-- Opening Marker --

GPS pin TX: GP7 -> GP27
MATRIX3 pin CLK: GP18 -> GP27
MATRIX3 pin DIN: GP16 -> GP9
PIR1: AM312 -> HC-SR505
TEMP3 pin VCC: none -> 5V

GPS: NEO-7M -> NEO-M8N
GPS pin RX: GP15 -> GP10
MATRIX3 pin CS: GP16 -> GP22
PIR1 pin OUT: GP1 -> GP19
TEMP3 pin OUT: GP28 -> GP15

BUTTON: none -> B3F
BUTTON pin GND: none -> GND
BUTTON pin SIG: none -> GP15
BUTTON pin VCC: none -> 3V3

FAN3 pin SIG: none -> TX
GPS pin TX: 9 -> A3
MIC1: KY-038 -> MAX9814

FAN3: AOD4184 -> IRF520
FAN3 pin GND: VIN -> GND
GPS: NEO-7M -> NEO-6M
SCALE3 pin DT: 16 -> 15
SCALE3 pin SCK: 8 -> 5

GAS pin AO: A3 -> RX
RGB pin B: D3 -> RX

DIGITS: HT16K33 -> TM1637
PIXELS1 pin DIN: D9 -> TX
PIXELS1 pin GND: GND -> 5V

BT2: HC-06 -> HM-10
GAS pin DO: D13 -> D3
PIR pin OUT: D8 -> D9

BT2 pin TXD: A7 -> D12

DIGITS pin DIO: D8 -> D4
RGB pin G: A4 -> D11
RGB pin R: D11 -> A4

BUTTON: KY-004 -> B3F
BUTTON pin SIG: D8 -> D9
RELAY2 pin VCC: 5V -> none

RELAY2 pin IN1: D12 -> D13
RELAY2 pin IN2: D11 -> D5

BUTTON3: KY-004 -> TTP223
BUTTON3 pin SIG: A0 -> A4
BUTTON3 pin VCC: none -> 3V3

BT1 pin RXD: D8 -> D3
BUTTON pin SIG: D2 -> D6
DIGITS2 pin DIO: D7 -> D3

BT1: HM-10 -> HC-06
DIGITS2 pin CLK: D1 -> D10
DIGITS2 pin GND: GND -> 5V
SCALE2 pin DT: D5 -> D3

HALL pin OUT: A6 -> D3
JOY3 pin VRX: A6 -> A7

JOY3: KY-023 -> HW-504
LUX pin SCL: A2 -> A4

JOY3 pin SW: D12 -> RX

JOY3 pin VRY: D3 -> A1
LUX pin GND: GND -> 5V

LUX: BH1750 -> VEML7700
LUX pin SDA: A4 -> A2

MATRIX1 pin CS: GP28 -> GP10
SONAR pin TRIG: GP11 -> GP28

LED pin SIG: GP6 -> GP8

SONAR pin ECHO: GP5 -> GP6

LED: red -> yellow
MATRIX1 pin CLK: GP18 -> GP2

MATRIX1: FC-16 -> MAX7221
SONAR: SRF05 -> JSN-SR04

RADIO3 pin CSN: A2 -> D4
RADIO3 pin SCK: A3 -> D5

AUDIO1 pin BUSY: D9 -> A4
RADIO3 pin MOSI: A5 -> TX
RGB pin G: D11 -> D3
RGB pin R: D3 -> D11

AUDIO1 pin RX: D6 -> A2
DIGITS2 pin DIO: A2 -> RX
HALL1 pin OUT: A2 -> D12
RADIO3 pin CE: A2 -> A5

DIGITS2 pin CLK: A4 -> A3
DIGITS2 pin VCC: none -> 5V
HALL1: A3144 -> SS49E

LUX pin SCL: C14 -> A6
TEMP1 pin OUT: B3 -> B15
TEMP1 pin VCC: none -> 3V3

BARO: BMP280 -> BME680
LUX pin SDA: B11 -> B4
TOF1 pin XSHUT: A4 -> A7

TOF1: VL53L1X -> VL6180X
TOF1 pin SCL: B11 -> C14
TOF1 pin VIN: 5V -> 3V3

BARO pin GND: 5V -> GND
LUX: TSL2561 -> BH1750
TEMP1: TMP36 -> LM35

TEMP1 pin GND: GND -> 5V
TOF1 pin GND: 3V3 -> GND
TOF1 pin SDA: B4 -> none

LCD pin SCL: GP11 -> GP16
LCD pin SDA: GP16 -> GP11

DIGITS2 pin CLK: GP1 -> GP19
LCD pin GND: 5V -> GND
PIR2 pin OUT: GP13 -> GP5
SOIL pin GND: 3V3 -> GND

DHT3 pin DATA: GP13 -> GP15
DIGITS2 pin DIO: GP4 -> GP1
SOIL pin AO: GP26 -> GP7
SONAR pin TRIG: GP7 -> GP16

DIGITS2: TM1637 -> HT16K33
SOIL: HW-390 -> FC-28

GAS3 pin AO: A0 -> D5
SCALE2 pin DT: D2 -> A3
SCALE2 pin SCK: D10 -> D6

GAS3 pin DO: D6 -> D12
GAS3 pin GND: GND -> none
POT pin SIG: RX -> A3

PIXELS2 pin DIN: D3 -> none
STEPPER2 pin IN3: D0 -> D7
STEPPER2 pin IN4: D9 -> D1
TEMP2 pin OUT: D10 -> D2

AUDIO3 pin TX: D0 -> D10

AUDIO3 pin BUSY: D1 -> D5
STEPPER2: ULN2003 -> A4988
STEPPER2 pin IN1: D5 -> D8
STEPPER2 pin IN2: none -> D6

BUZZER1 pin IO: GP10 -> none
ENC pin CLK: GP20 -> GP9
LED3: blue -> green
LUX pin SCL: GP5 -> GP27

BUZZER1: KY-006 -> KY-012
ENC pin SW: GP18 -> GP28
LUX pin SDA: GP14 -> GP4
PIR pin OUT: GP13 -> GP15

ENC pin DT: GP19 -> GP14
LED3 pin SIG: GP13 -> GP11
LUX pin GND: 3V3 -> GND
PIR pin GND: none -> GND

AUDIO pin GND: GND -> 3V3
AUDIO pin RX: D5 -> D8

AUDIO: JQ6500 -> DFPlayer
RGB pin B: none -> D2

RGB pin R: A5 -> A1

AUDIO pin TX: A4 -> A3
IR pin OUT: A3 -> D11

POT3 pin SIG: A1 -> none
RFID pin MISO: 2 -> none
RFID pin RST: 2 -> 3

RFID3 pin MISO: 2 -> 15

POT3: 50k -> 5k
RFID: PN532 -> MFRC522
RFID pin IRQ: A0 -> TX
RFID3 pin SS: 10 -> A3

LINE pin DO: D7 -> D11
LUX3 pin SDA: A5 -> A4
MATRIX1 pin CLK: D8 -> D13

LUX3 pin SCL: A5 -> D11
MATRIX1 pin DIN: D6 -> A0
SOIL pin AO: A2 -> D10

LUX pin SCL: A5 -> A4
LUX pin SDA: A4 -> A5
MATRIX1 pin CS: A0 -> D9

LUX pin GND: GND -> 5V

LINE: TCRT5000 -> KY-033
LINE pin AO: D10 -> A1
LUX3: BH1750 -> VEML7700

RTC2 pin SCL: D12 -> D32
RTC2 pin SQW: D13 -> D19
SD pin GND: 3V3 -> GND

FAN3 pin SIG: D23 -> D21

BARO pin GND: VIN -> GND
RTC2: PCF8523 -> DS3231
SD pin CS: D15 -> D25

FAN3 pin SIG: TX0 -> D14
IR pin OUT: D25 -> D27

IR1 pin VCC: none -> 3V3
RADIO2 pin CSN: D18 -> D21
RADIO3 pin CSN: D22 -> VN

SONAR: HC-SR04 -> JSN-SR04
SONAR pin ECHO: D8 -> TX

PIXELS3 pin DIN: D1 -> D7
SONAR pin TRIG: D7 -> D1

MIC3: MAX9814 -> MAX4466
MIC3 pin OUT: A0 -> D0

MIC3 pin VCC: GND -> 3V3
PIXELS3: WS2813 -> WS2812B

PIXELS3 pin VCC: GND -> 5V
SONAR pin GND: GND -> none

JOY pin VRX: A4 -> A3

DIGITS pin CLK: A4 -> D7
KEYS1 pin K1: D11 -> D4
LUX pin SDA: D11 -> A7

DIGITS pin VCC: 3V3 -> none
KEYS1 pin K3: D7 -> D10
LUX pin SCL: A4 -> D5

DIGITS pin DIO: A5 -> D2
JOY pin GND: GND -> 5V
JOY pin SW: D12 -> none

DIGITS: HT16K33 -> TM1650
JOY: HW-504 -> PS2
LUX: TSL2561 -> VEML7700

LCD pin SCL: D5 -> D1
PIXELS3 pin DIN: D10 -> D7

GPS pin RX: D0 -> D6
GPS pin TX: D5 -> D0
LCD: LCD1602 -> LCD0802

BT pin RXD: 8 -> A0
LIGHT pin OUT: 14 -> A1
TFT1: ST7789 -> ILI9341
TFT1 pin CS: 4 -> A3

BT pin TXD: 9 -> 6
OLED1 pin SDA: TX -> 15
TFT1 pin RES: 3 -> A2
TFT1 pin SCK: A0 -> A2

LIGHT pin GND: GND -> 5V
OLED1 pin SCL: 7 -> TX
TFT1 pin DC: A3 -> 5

-- Closing Marker --

Lines from the one containing "LCD pin SCL: D5 -> D1" through the final line of the entries are the only ones to print, and each must match exactly.

LCD pin SCL: D5 -> D1
PIXELS3 pin DIN: D10 -> D7

GPS pin RX: D0 -> D6
GPS pin TX: D5 -> D0
LCD: LCD1602 -> LCD0802

BT pin RXD: 8 -> A0
LIGHT pin OUT: 14 -> A1
TFT1: ST7789 -> ILI9341
TFT1 pin CS: 4 -> A3

BT pin TXD: 9 -> 6
OLED1 pin SDA: TX -> 15
TFT1 pin RES: 3 -> A2
TFT1 pin SCK: A0 -> A2

LIGHT pin GND: GND -> 5V
OLED1 pin SCL: 7 -> TX
TFT1 pin DC: A3 -> 5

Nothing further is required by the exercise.